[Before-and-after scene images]
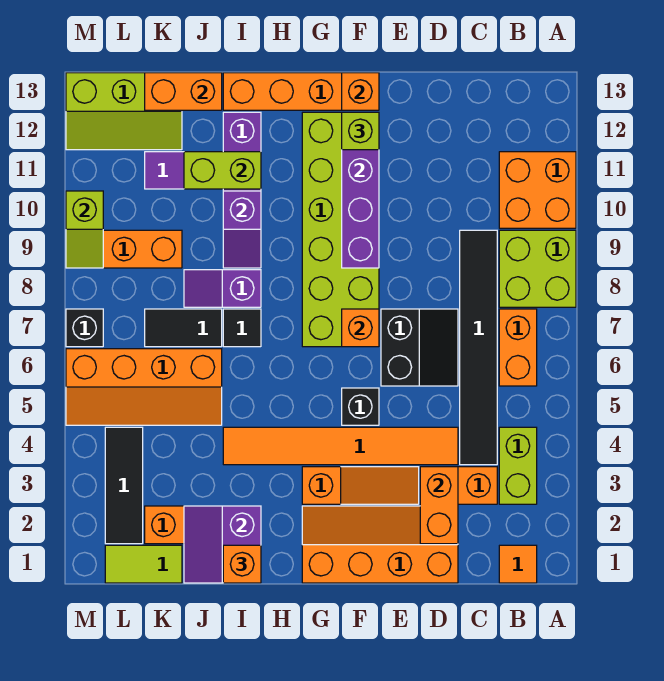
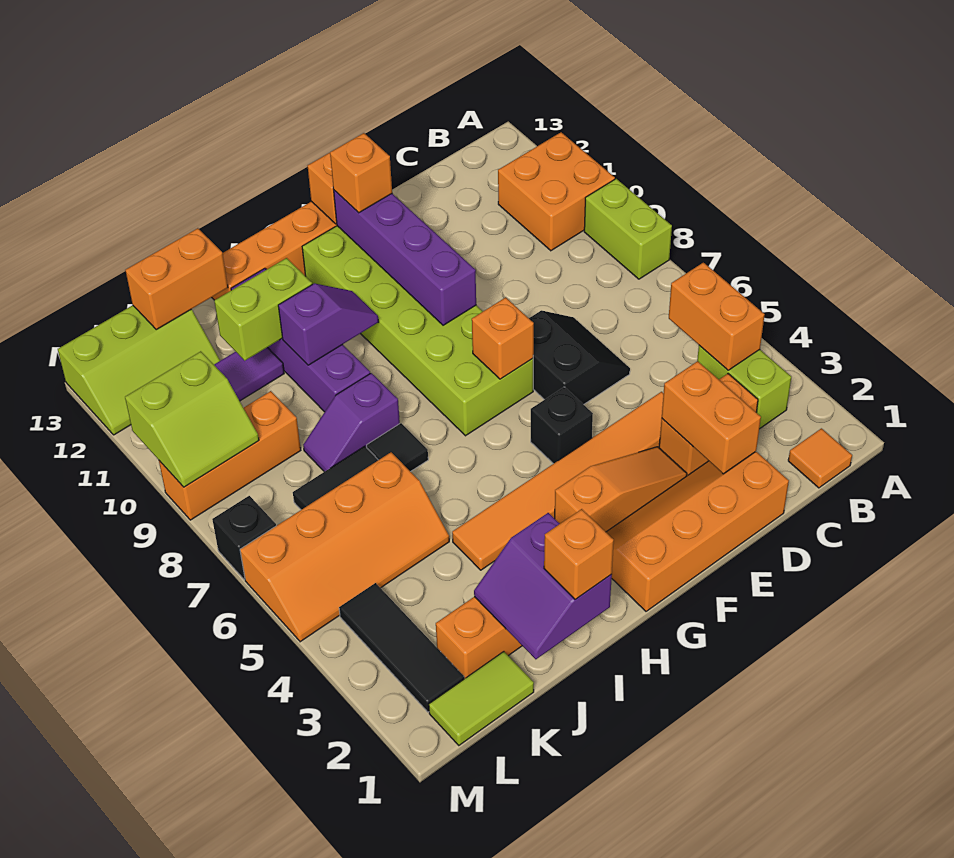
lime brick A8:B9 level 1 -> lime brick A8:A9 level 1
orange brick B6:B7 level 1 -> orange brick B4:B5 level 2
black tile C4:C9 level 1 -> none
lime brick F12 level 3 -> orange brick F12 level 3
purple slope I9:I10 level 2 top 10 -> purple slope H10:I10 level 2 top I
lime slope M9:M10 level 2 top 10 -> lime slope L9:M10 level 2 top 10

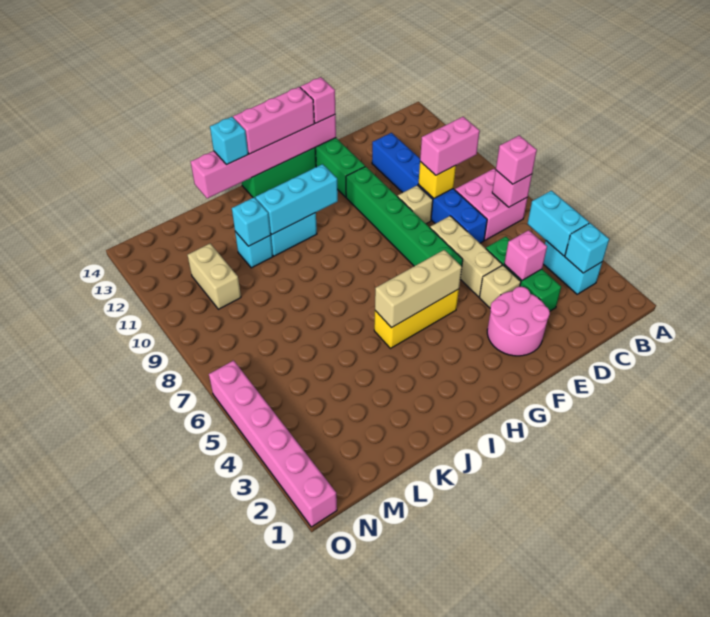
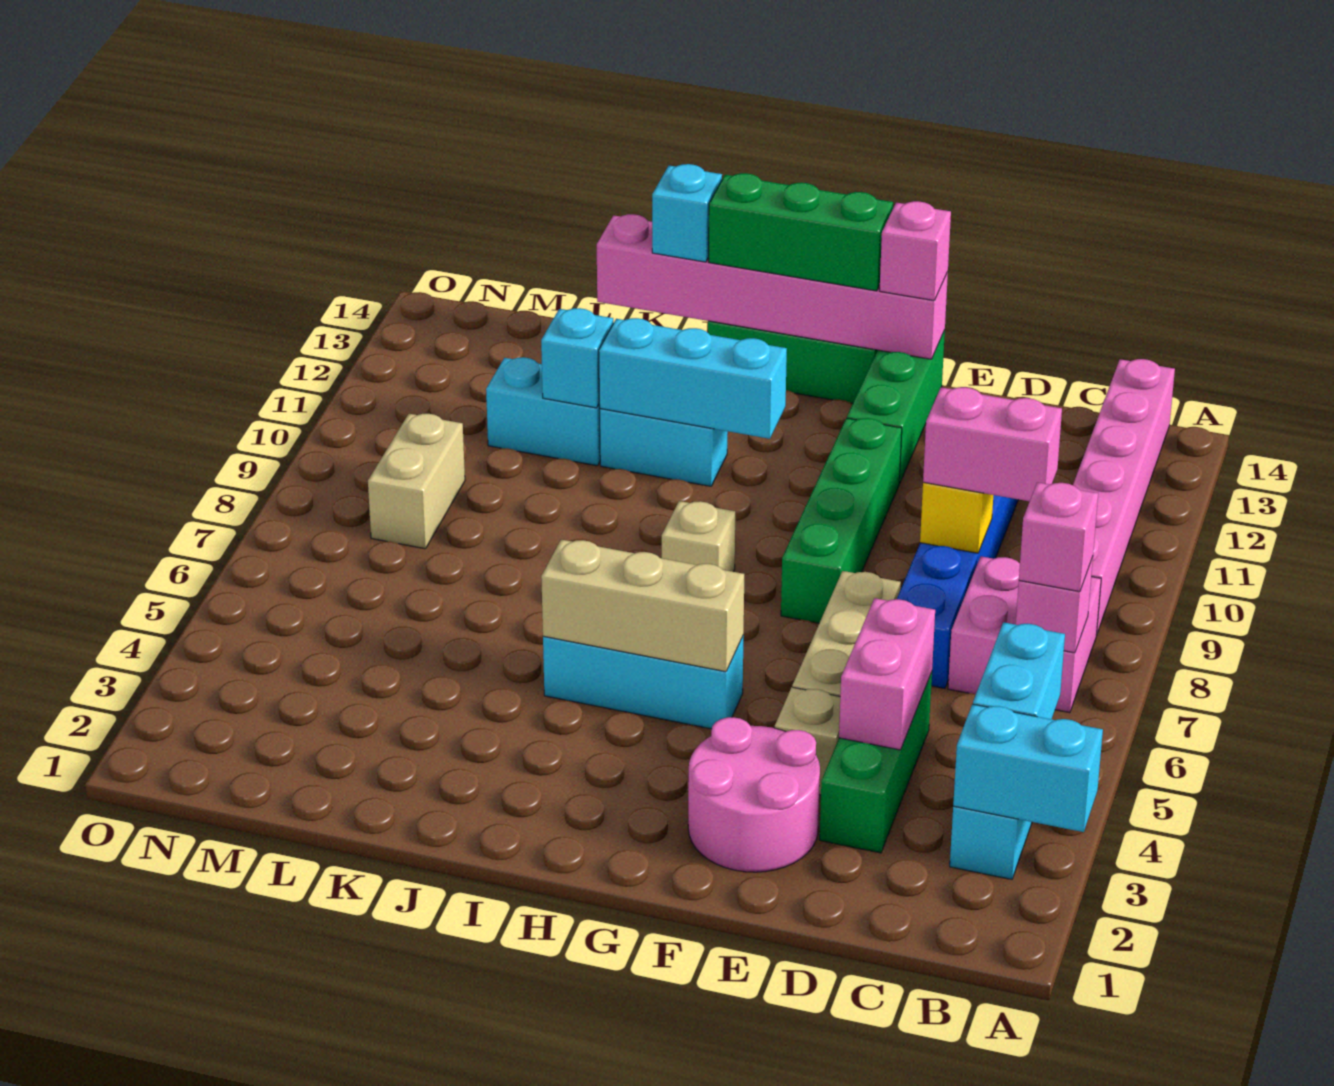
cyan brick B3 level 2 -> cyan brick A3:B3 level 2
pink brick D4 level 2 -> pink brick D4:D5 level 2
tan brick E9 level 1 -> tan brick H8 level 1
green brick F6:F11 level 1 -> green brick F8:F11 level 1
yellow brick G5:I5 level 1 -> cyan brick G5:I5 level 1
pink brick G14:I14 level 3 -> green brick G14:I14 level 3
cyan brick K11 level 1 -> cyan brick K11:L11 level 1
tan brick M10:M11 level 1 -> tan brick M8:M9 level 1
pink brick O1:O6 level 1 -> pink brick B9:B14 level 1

## EXERCISE GOAL
Copy the data above word for word. Pictures stay out.

## ANSWER AREA
lime brick A8:B9 level 1 -> lime brick A8:A9 level 1
orange brick B6:B7 level 1 -> orange brick B4:B5 level 2
black tile C4:C9 level 1 -> none
lime brick F12 level 3 -> orange brick F12 level 3
purple slope I9:I10 level 2 top 10 -> purple slope H10:I10 level 2 top I
lime slope M9:M10 level 2 top 10 -> lime slope L9:M10 level 2 top 10

cyan brick B3 level 2 -> cyan brick A3:B3 level 2
pink brick D4 level 2 -> pink brick D4:D5 level 2
tan brick E9 level 1 -> tan brick H8 level 1
green brick F6:F11 level 1 -> green brick F8:F11 level 1
yellow brick G5:I5 level 1 -> cyan brick G5:I5 level 1
pink brick G14:I14 level 3 -> green brick G14:I14 level 3
cyan brick K11 level 1 -> cyan brick K11:L11 level 1
tan brick M10:M11 level 1 -> tan brick M8:M9 level 1
pink brick O1:O6 level 1 -> pink brick B9:B14 level 1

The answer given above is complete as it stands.